Update the listing below by putting "Provide" wherever "Give" appears, leaving everything else unchanged.
--- begin ---
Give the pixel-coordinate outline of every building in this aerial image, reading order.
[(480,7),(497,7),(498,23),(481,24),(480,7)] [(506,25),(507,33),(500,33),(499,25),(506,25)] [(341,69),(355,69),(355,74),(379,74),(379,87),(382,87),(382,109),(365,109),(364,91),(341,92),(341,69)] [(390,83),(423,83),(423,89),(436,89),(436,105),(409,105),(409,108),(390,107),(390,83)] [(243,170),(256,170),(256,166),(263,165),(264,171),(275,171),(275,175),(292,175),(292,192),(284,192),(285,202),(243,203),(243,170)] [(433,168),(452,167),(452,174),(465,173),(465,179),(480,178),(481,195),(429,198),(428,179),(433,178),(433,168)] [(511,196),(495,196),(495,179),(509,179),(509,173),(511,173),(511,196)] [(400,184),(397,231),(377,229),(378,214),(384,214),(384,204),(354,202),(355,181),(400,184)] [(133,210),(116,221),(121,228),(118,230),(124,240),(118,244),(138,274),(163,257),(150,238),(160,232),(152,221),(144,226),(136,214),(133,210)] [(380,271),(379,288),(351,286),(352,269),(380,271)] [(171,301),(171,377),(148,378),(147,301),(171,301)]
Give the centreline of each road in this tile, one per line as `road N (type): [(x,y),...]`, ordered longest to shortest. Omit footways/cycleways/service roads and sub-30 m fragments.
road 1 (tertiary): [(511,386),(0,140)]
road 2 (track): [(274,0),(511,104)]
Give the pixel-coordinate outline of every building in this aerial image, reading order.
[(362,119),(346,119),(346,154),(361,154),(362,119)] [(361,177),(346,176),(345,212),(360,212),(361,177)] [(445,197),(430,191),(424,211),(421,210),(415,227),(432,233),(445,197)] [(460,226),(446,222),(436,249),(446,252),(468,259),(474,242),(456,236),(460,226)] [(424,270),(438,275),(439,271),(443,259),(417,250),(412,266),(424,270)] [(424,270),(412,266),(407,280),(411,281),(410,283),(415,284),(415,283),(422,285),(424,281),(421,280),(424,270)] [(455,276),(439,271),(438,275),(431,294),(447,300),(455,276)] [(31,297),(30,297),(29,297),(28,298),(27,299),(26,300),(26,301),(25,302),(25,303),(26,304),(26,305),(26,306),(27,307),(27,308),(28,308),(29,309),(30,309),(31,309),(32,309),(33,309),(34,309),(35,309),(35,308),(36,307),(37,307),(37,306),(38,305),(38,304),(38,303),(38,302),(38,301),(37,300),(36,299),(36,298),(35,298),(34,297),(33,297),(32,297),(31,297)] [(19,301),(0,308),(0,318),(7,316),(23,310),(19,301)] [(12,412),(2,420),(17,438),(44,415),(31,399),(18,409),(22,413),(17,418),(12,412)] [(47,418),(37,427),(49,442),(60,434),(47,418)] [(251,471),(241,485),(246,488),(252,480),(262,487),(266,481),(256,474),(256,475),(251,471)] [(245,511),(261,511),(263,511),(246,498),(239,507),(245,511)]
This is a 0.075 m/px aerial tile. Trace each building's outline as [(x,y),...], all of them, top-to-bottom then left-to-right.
--- end ---
Result for this exercise:
Provide the pixel-coordinate outline of every building in this aerial image, reading order.
[(480,7),(497,7),(498,23),(481,24),(480,7)] [(506,25),(507,33),(500,33),(499,25),(506,25)] [(341,69),(355,69),(355,74),(379,74),(379,87),(382,87),(382,109),(365,109),(364,91),(341,92),(341,69)] [(390,83),(423,83),(423,89),(436,89),(436,105),(409,105),(409,108),(390,107),(390,83)] [(243,170),(256,170),(256,166),(263,165),(264,171),(275,171),(275,175),(292,175),(292,192),(284,192),(285,202),(243,203),(243,170)] [(433,168),(452,167),(452,174),(465,173),(465,179),(480,178),(481,195),(429,198),(428,179),(433,178),(433,168)] [(511,196),(495,196),(495,179),(509,179),(509,173),(511,173),(511,196)] [(400,184),(397,231),(377,229),(378,214),(384,214),(384,204),(354,202),(355,181),(400,184)] [(133,210),(116,221),(121,228),(118,230),(124,240),(118,244),(138,274),(163,257),(150,238),(160,232),(152,221),(144,226),(136,214),(133,210)] [(380,271),(379,288),(351,286),(352,269),(380,271)] [(171,301),(171,377),(148,378),(147,301),(171,301)]
Provide the centreline of each road in this tile, one per line as `road N (type): [(x,y),...]`, ordered longest to shortest. Omit footways/cycleways/service roads and sub-30 m fragments.
road 1 (tertiary): [(511,386),(0,140)]
road 2 (track): [(274,0),(511,104)]
Provide the pixel-coordinate outline of every building in this aerial image, reading order.
[(362,119),(346,119),(346,154),(361,154),(362,119)] [(361,177),(346,176),(345,212),(360,212),(361,177)] [(445,197),(430,191),(424,211),(421,210),(415,227),(432,233),(445,197)] [(460,226),(446,222),(436,249),(446,252),(468,259),(474,242),(456,236),(460,226)] [(424,270),(438,275),(439,271),(443,259),(417,250),(412,266),(424,270)] [(424,270),(412,266),(407,280),(411,281),(410,283),(415,284),(415,283),(422,285),(424,281),(421,280),(424,270)] [(455,276),(439,271),(438,275),(431,294),(447,300),(455,276)] [(31,297),(30,297),(29,297),(28,298),(27,299),(26,300),(26,301),(25,302),(25,303),(26,304),(26,305),(26,306),(27,307),(27,308),(28,308),(29,309),(30,309),(31,309),(32,309),(33,309),(34,309),(35,309),(35,308),(36,307),(37,307),(37,306),(38,305),(38,304),(38,303),(38,302),(38,301),(37,300),(36,299),(36,298),(35,298),(34,297),(33,297),(32,297),(31,297)] [(19,301),(0,308),(0,318),(7,316),(23,310),(19,301)] [(12,412),(2,420),(17,438),(44,415),(31,399),(18,409),(22,413),(17,418),(12,412)] [(47,418),(37,427),(49,442),(60,434),(47,418)] [(251,471),(241,485),(246,488),(252,480),(262,487),(266,481),(256,474),(256,475),(251,471)] [(245,511),(261,511),(263,511),(246,498),(239,507),(245,511)]
This is a 0.075 m/px aerial tile. Trace each building's outline as [(x,y),...], all of them, top-to-bottom then left-to-right.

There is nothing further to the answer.